[Material provided]
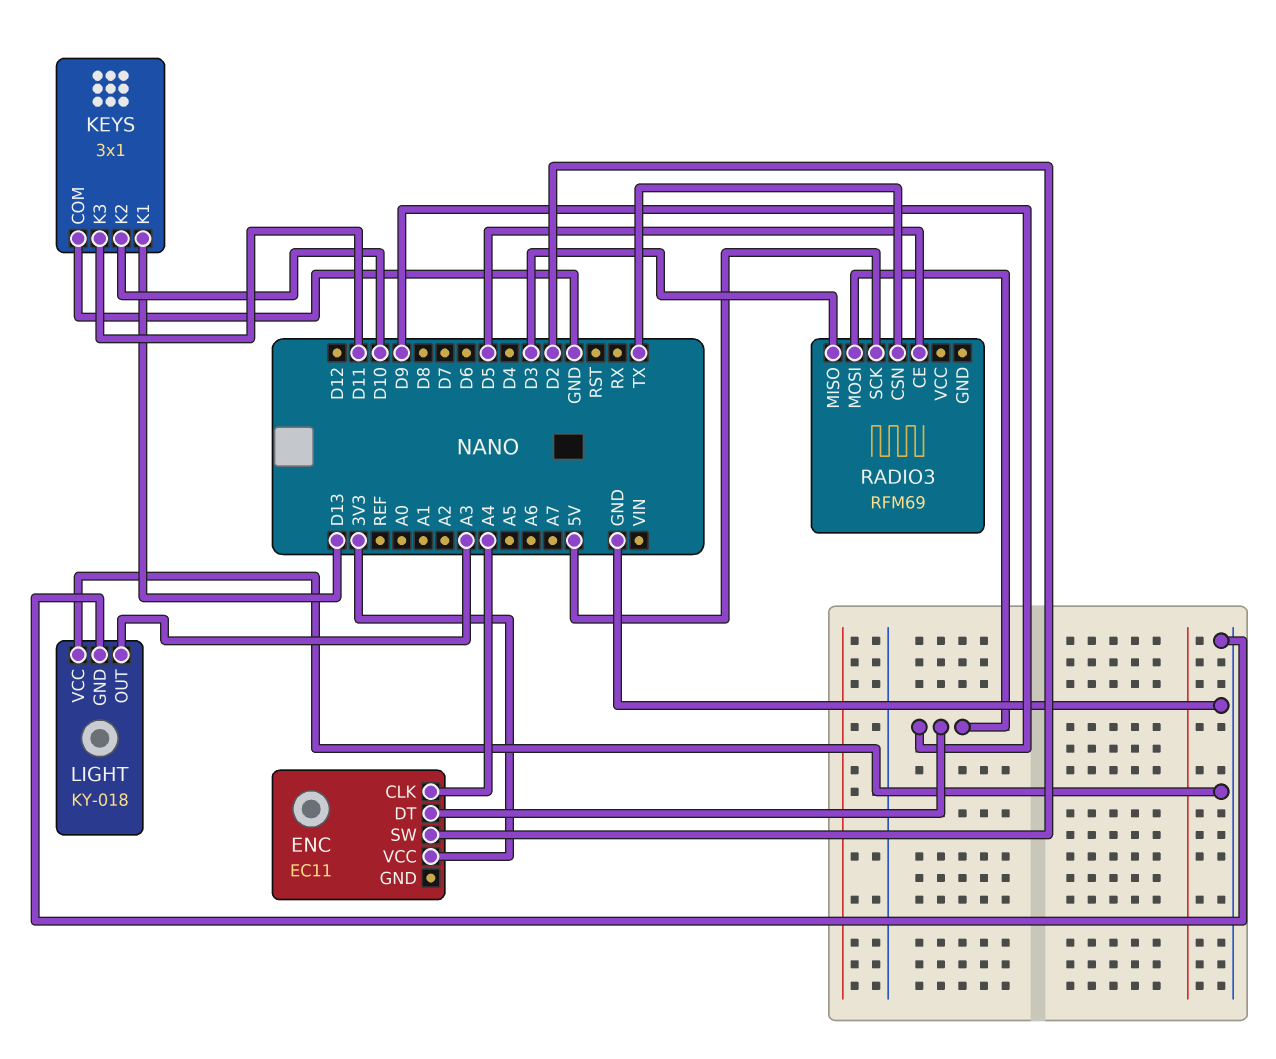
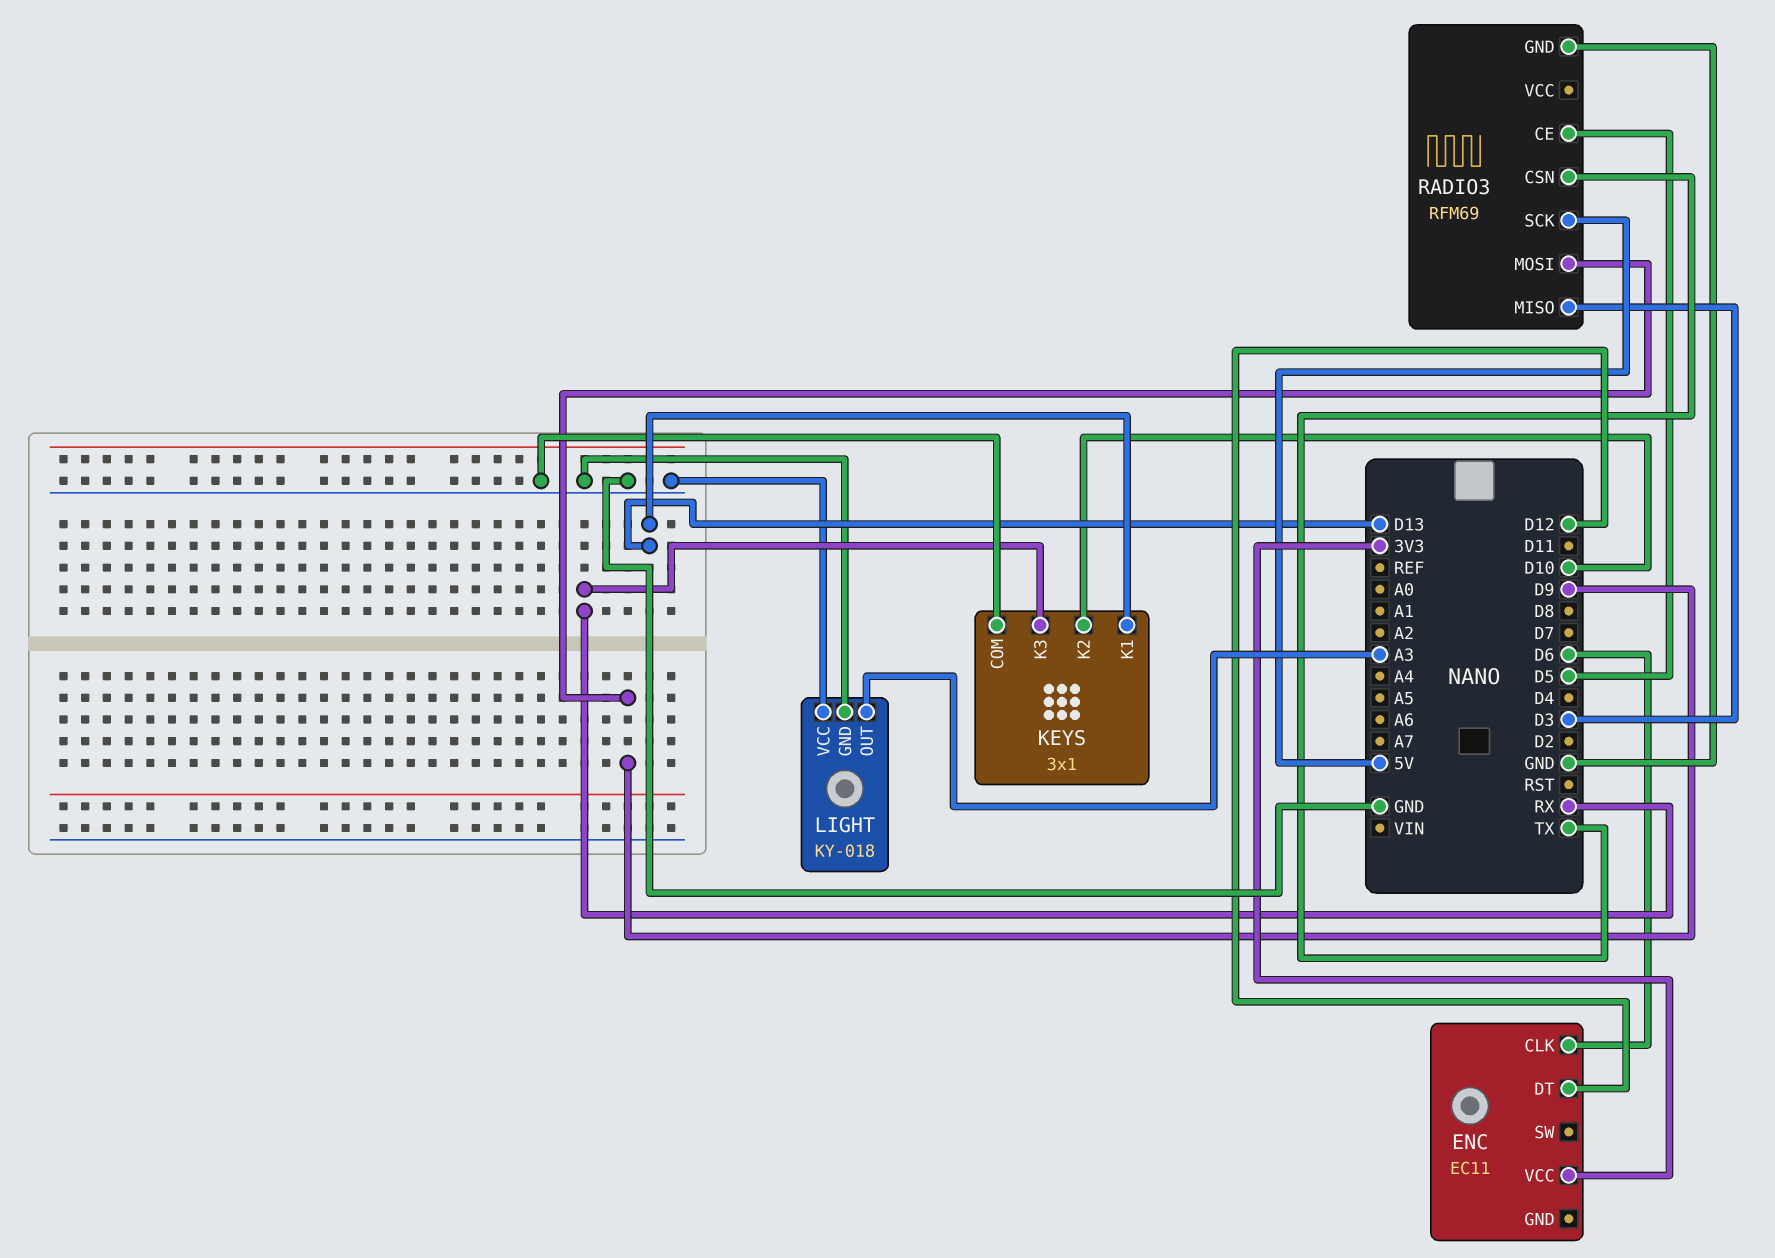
ENC pin CLK: A4 -> D6
ENC pin DT: D9 -> D12
ENC pin SW: D2 -> none
KEYS pin K3: D11 -> RX
RADIO3 pin GND: none -> GND

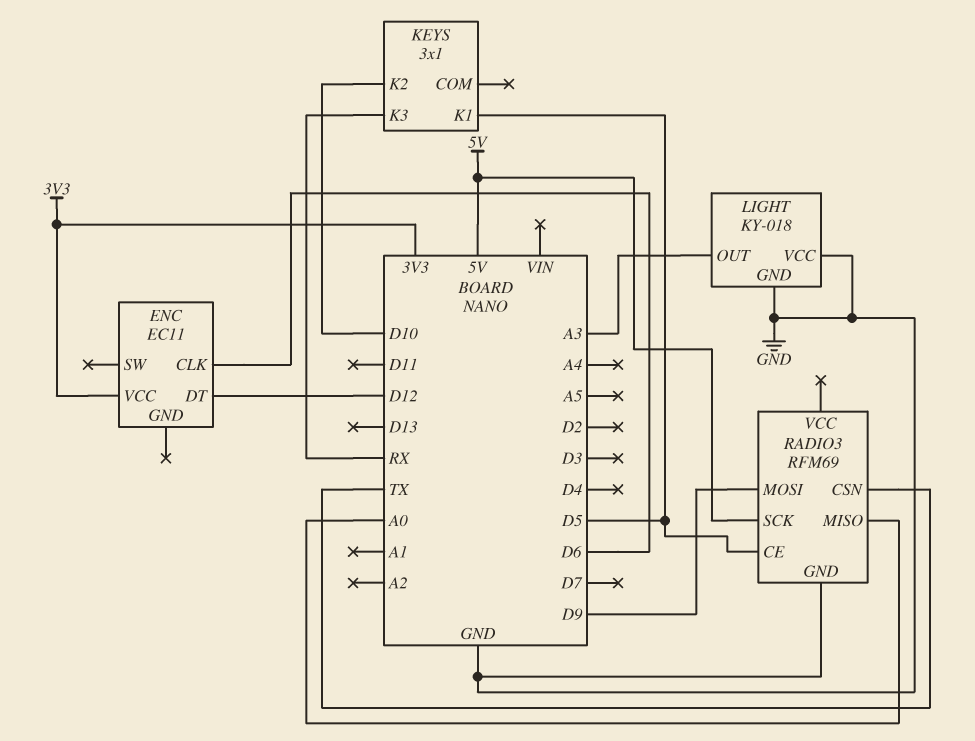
KEYS pin COM: GND -> none
KEYS pin K1: D13 -> D5
RADIO3 pin MISO: D3 -> A0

[Task to complete] All the lines above must be written out exactly, without a single picture.

[Result for this task]
ENC pin CLK: A4 -> D6
ENC pin DT: D9 -> D12
ENC pin SW: D2 -> none
KEYS pin K3: D11 -> RX
RADIO3 pin GND: none -> GND

KEYS pin COM: GND -> none
KEYS pin K1: D13 -> D5
RADIO3 pin MISO: D3 -> A0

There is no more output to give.